— WORK INSTRUCTIONS —
Working from the listing below, pick each line containing the word "degrees" and copy it.

— RECORDS —
################

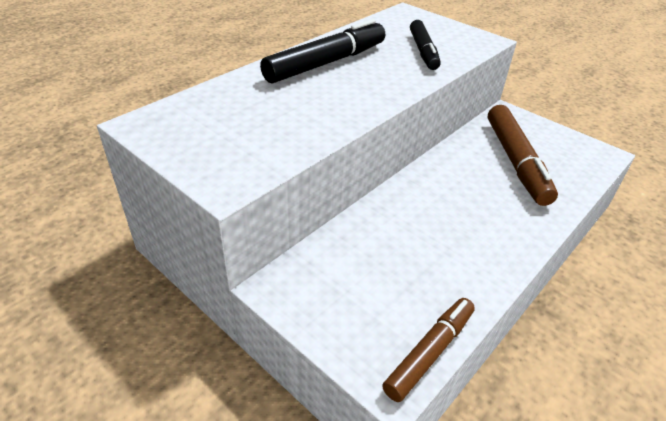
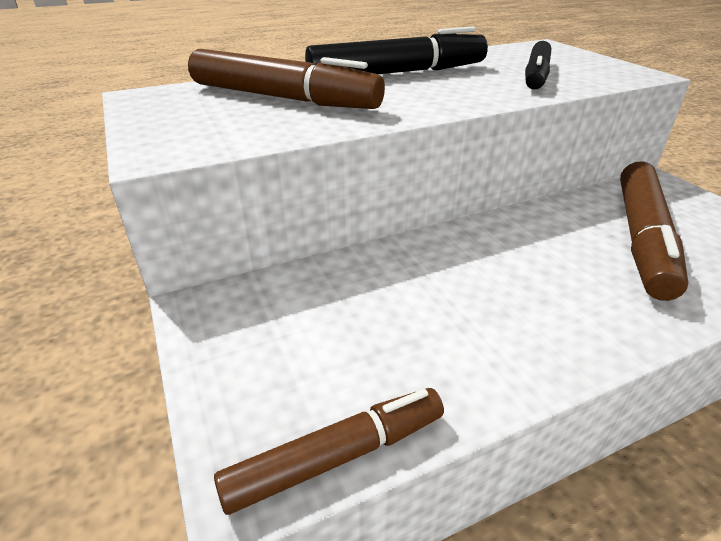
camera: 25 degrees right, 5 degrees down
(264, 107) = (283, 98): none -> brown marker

################

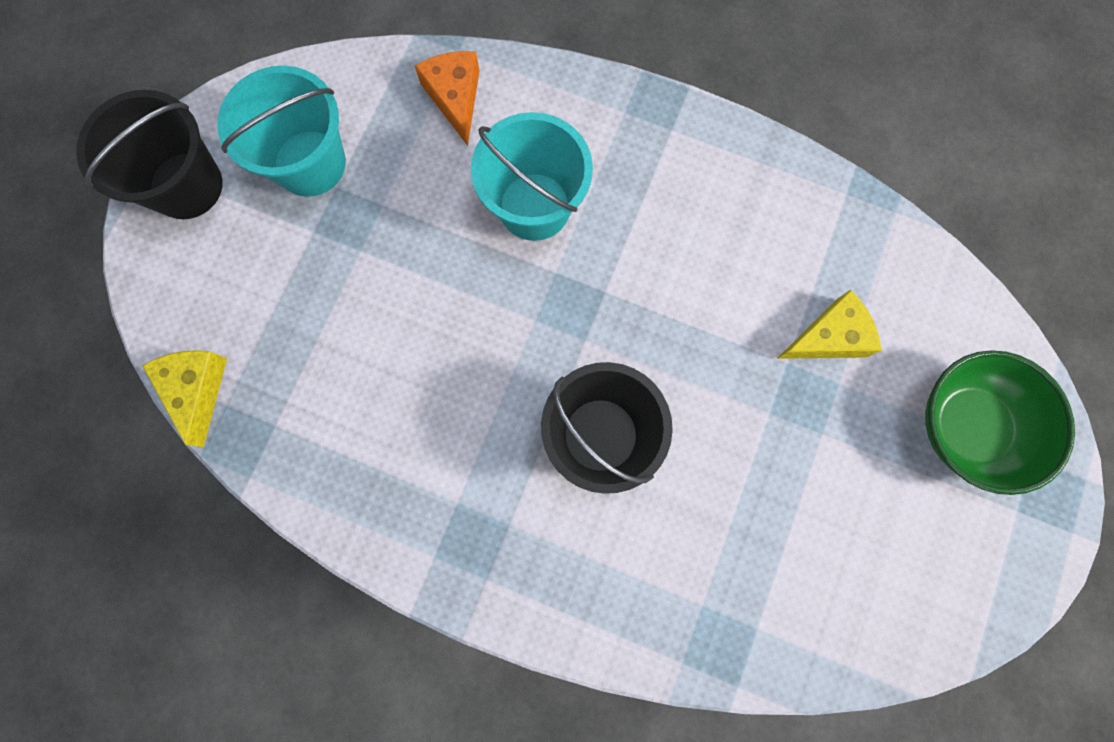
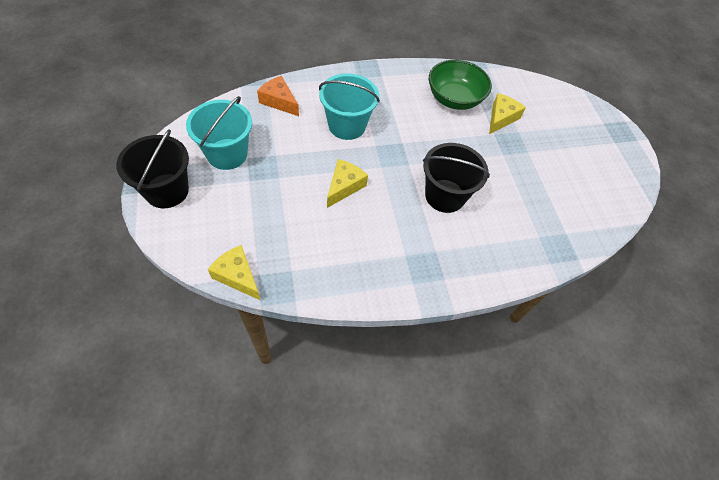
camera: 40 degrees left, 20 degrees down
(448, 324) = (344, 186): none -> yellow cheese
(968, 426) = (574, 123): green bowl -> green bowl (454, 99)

################

— REPLY TO THE TASK —
camera: 25 degrees right, 5 degrees down
camera: 40 degrees left, 20 degrees down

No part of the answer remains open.